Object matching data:
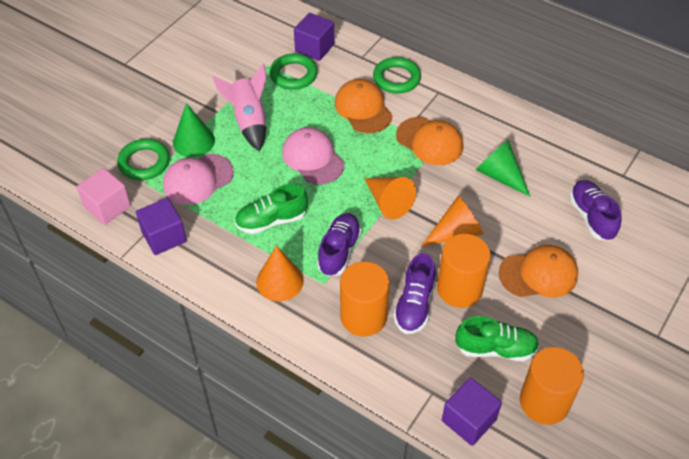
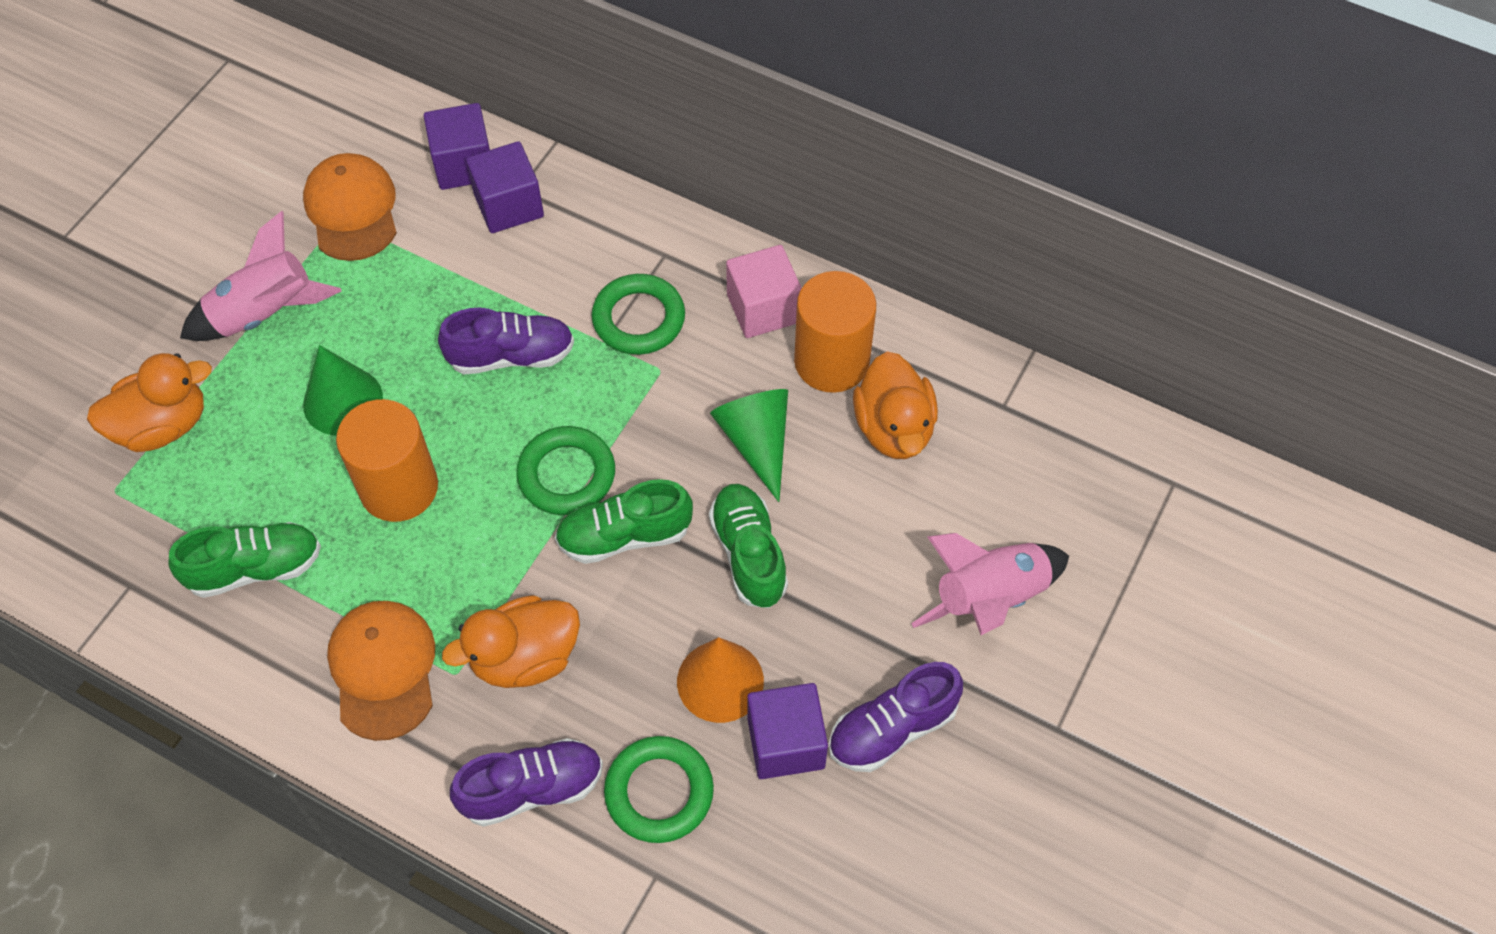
green shoe: 2 -> 3
orange cap: 3 -> 2
orange cone: 3 -> 1
orange cylinder: 3 -> 2
orange duck: 0 -> 3
pink cap: 2 -> 0
pink rocket: 1 -> 2

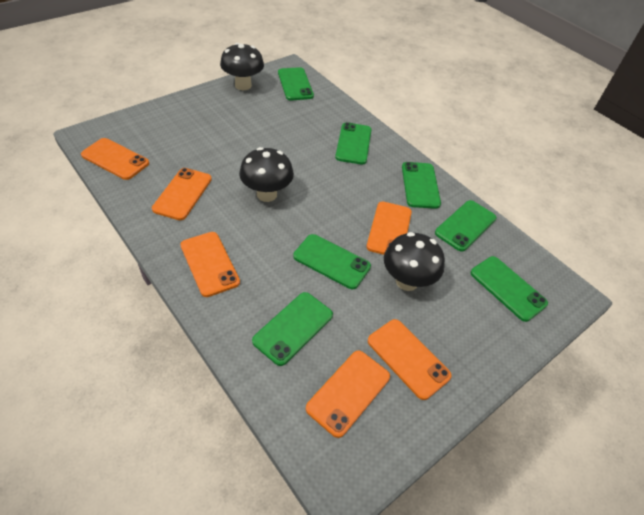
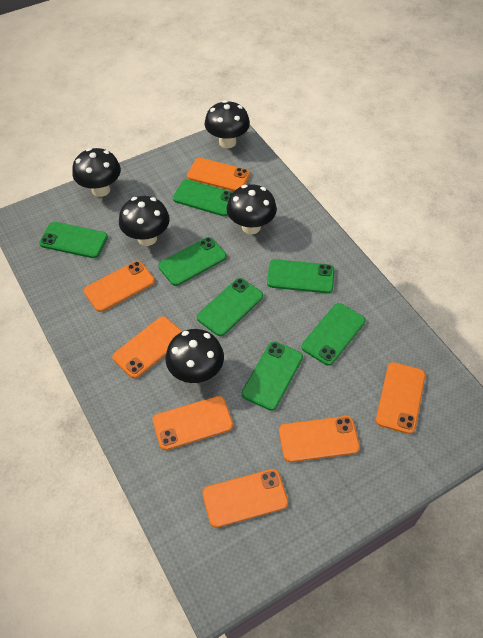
black mushroom: 3 -> 5
orange phone: 6 -> 7

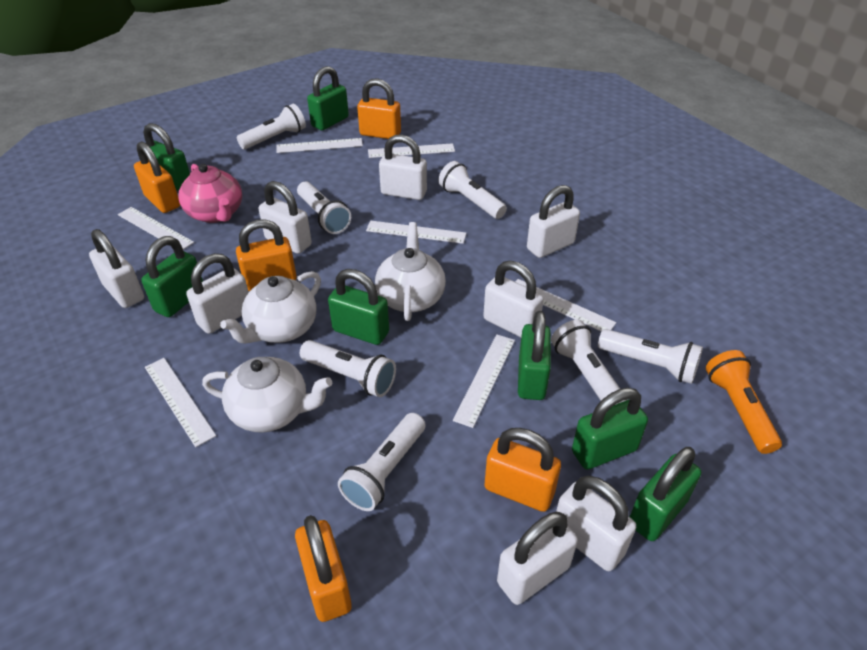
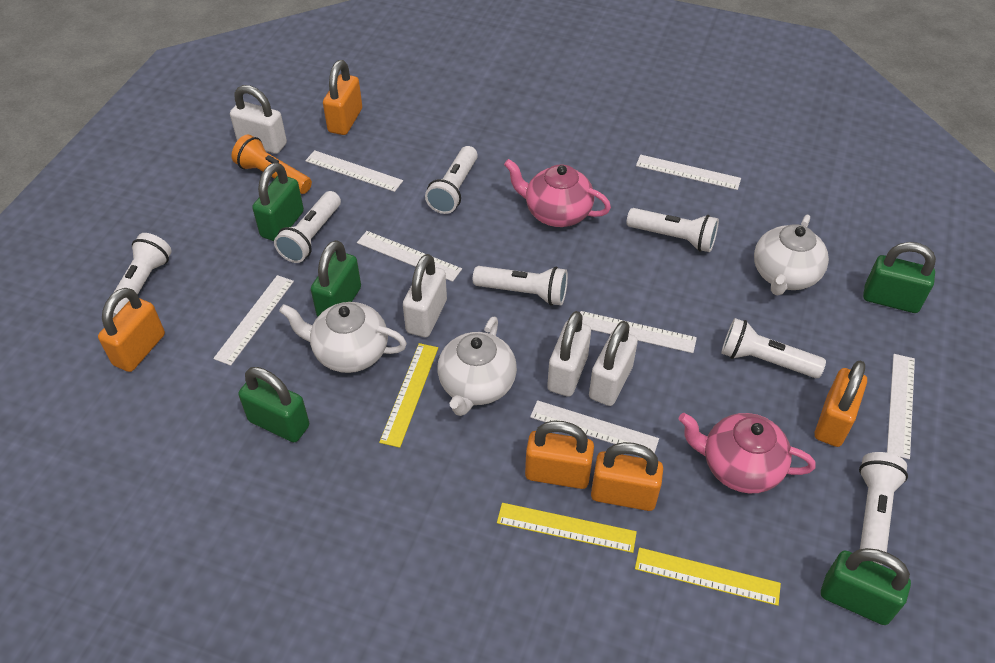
green padlock: 7 -> 5
pink teapot: 1 -> 2
white padlock: 8 -> 4
yellow ruler: 0 -> 3

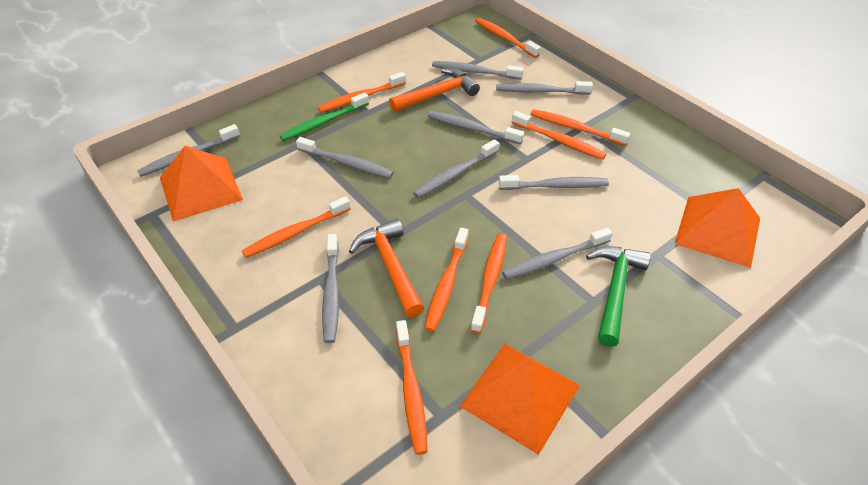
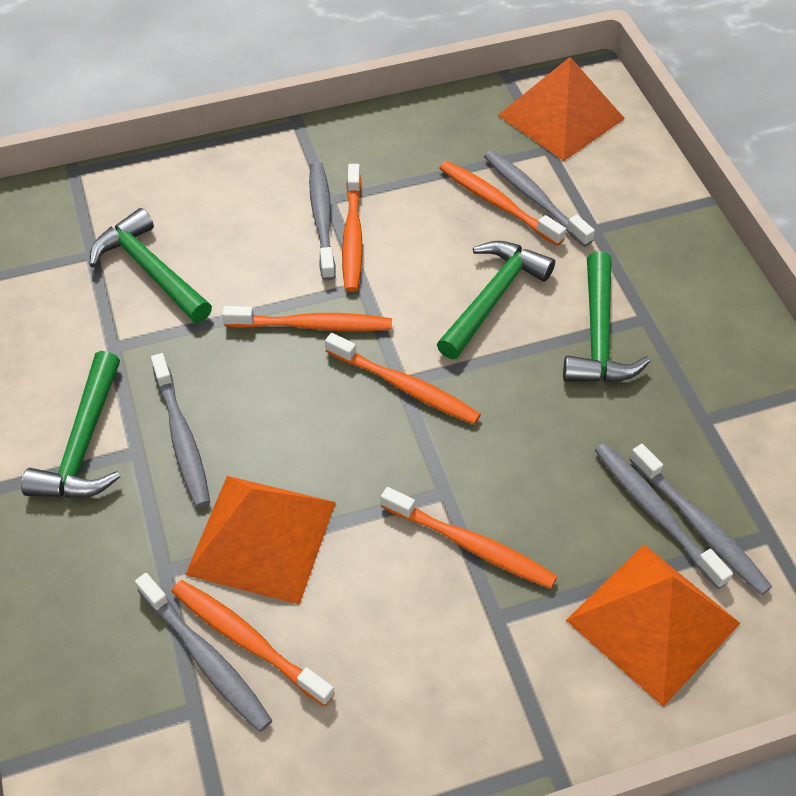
green hammer: 1 -> 4
green toothbrush: 1 -> 0
grey toothbrush: 9 -> 6
orange hammer: 2 -> 0
orange toothbrush: 8 -> 6

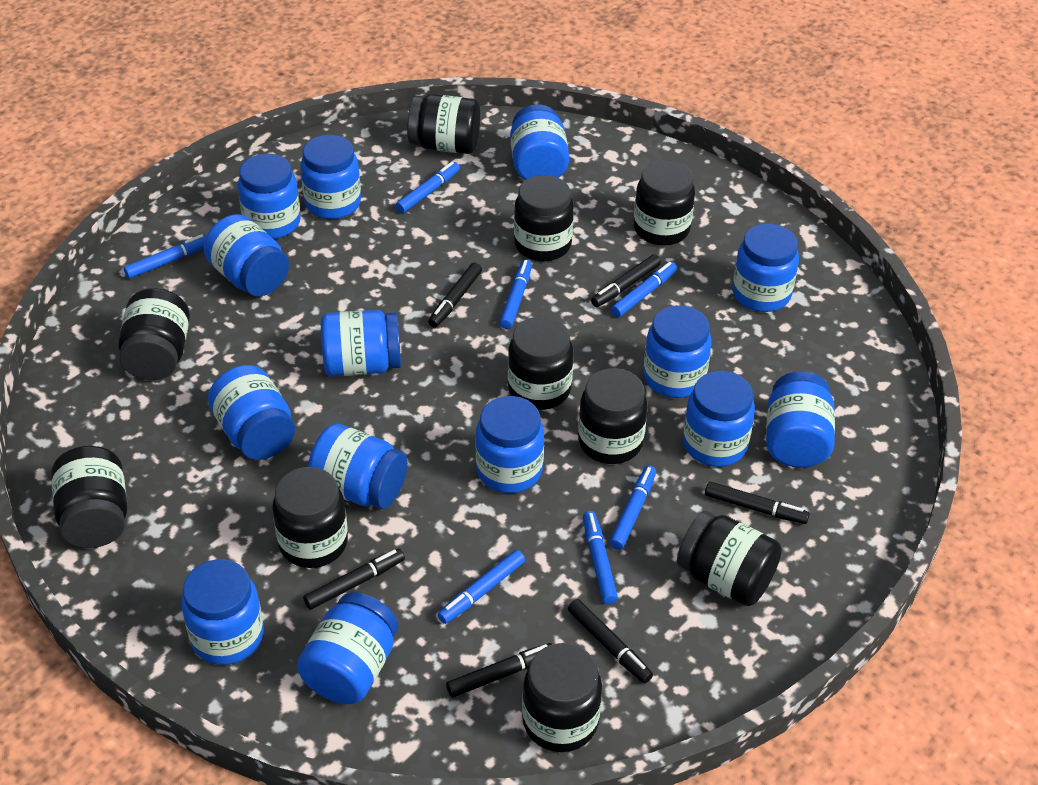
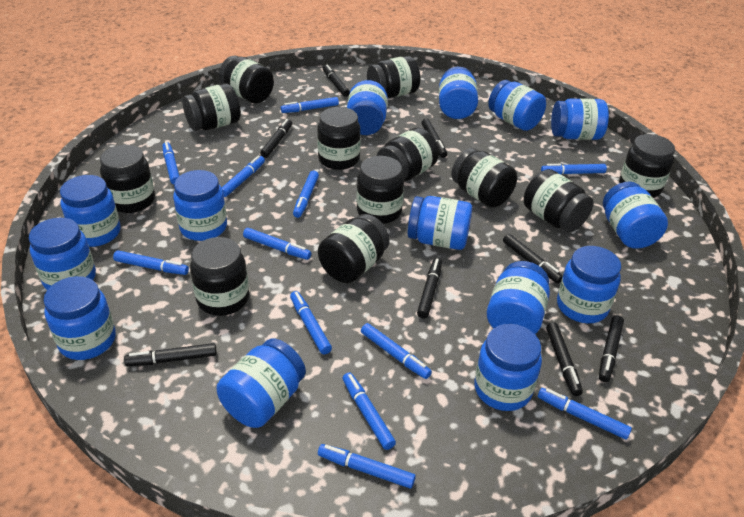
black jar: 10 -> 12
black marker: 6 -> 8
blue marker: 7 -> 12

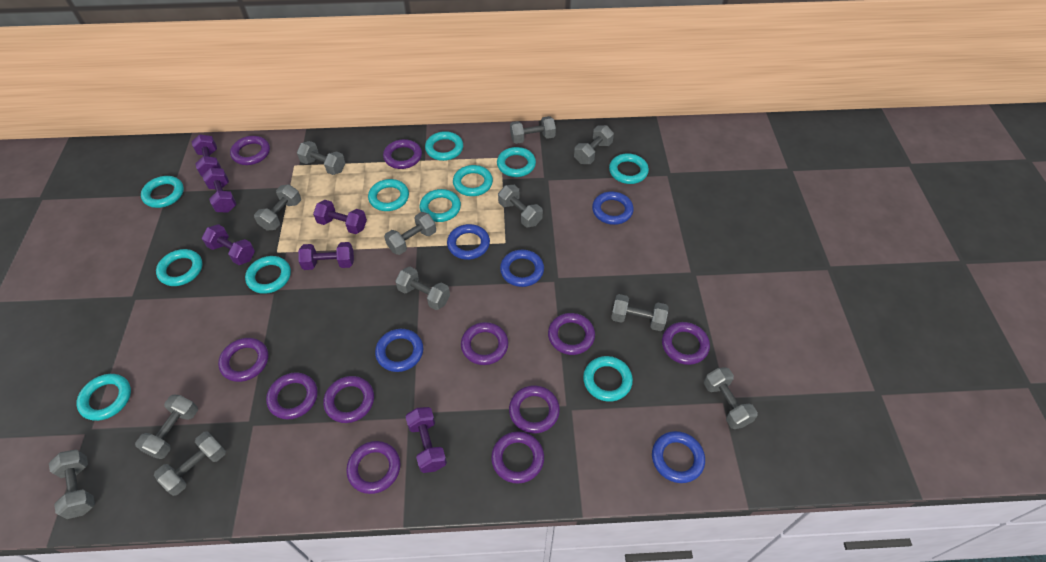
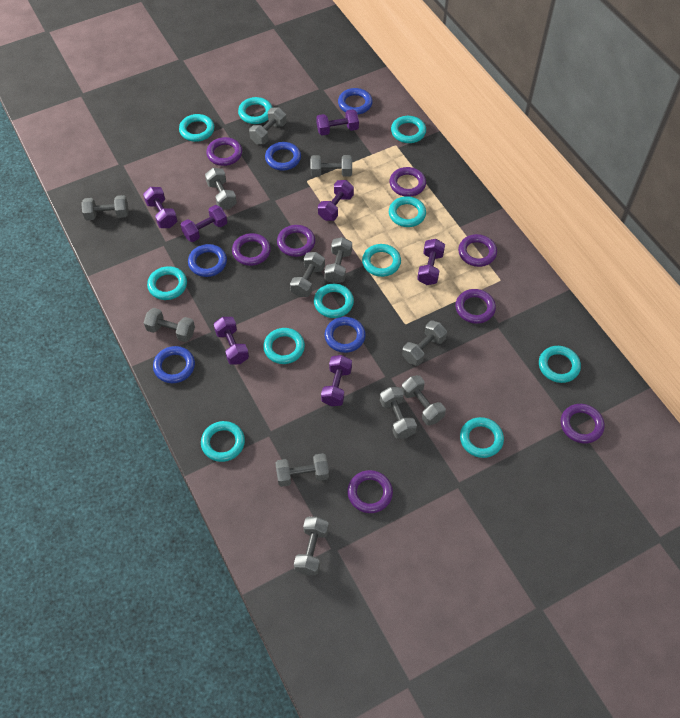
purple dumbbell: 6 -> 7
purple ring: 11 -> 8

**What to do**:
Give the data again word for word, without images.

**Written response**:
green shoe: 2 -> 3
orange cap: 3 -> 2
orange cone: 3 -> 1
orange cylinder: 3 -> 2
orange duck: 0 -> 3
pink cap: 2 -> 0
pink rocket: 1 -> 2

black mushroom: 3 -> 5
orange phone: 6 -> 7

green padlock: 7 -> 5
pink teapot: 1 -> 2
white padlock: 8 -> 4
yellow ruler: 0 -> 3

green hammer: 1 -> 4
green toothbrush: 1 -> 0
grey toothbrush: 9 -> 6
orange hammer: 2 -> 0
orange toothbrush: 8 -> 6

black jar: 10 -> 12
black marker: 6 -> 8
blue marker: 7 -> 12

purple dumbbell: 6 -> 7
purple ring: 11 -> 8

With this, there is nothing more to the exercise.